### Data to process

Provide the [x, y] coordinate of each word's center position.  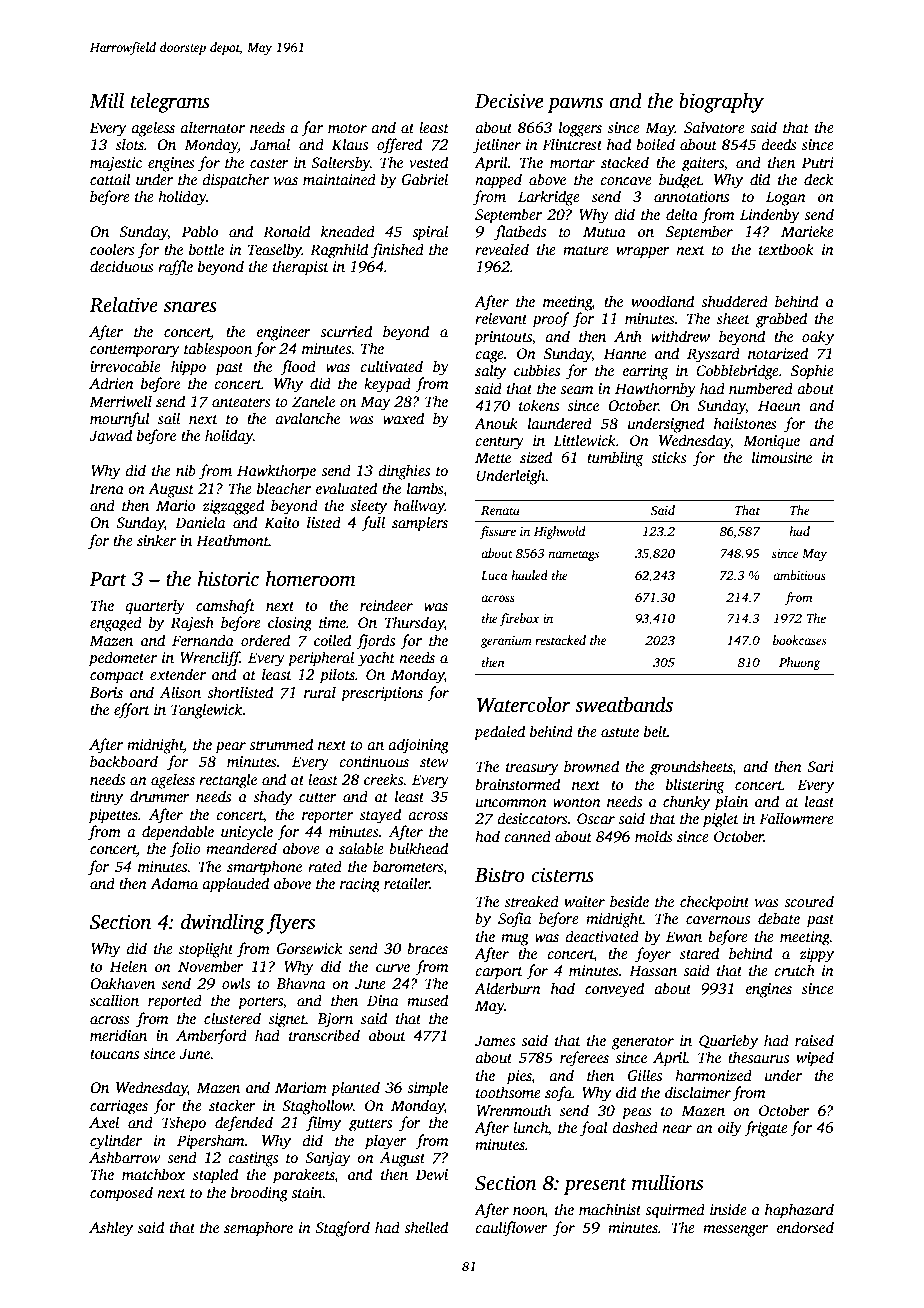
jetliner [497, 146]
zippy [816, 955]
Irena [107, 488]
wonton [577, 802]
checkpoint [714, 903]
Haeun [779, 405]
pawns [575, 105]
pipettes [113, 816]
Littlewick [585, 440]
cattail [110, 179]
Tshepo [184, 1124]
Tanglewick [207, 711]
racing [360, 885]
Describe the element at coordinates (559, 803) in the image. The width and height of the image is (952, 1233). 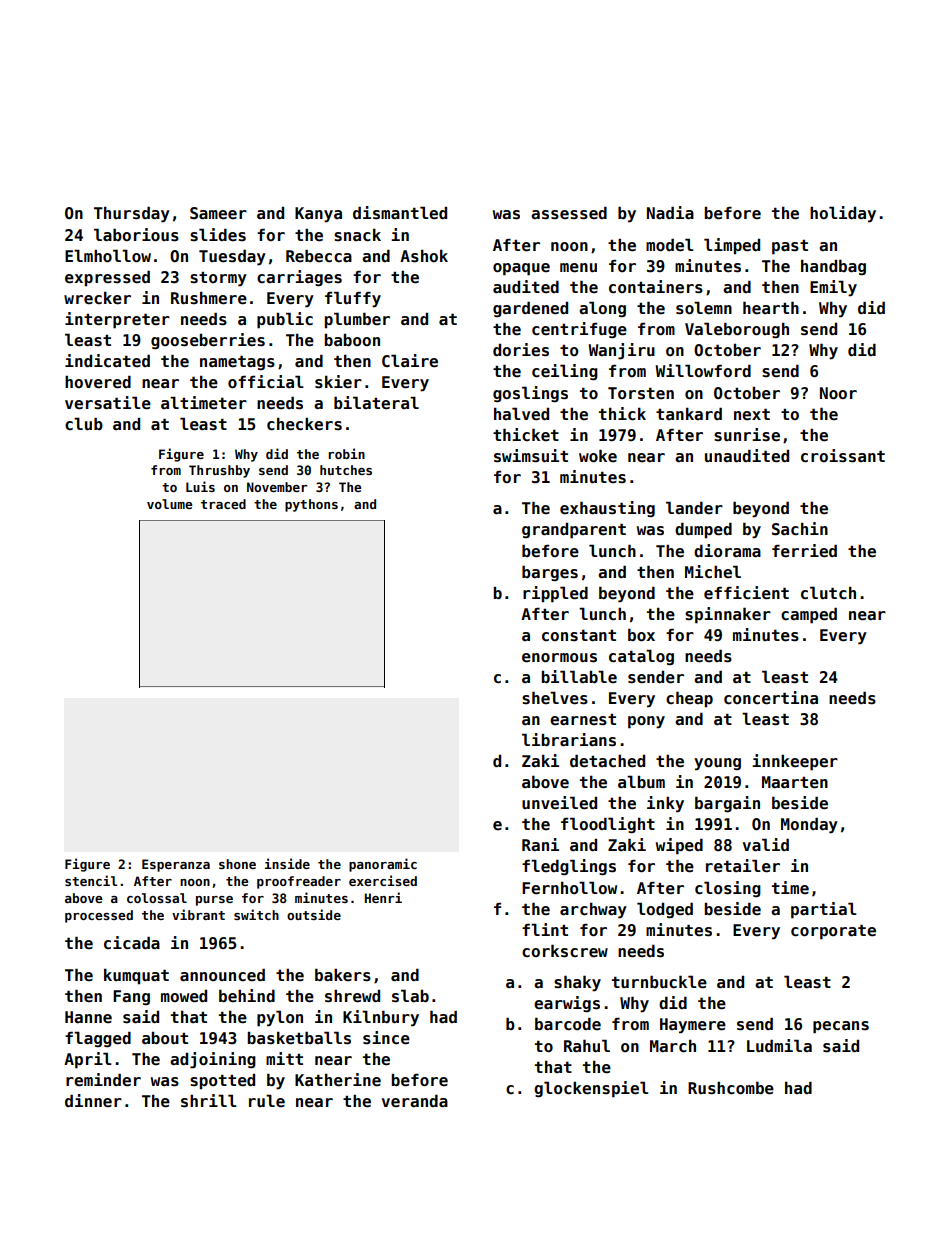
I see `unveiled` at that location.
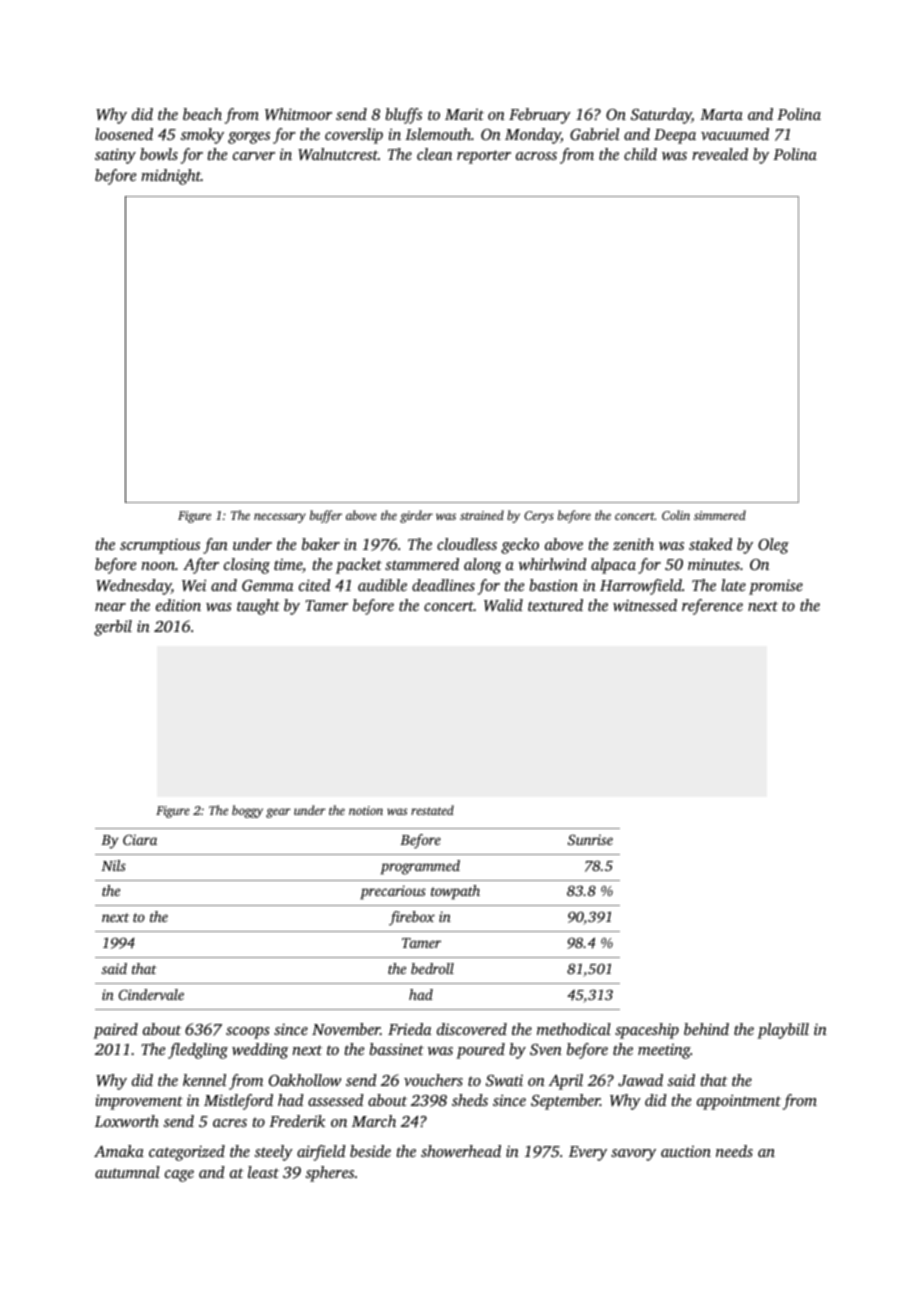 The height and width of the page is (1308, 924). Describe the element at coordinates (590, 839) in the page. I see `Sunrise` at that location.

### Challenge
Rewrite the lines above, swapping every "image" for "screenshot" and keeping everything else the same. Omit the pictures.

### Exercise solution
Provide the [x, y] coordinate of each word's center position.  
jetliner [497, 146]
zippy [816, 955]
Irena [107, 488]
wonton [577, 802]
checkpoint [714, 903]
Haeun [779, 405]
pawns [575, 105]
pipettes [113, 816]
Littlewick [585, 440]
cattail [110, 179]
Tshepo [184, 1124]
Tanglewick [207, 711]
racing [360, 885]
Describe the element at coordinates (559, 803) in the screenshot. The width and height of the screenshot is (952, 1233). 
I see `unveiled` at that location.
 The height and width of the page is (1308, 924). Describe the element at coordinates (590, 839) in the page. I see `Sunrise` at that location.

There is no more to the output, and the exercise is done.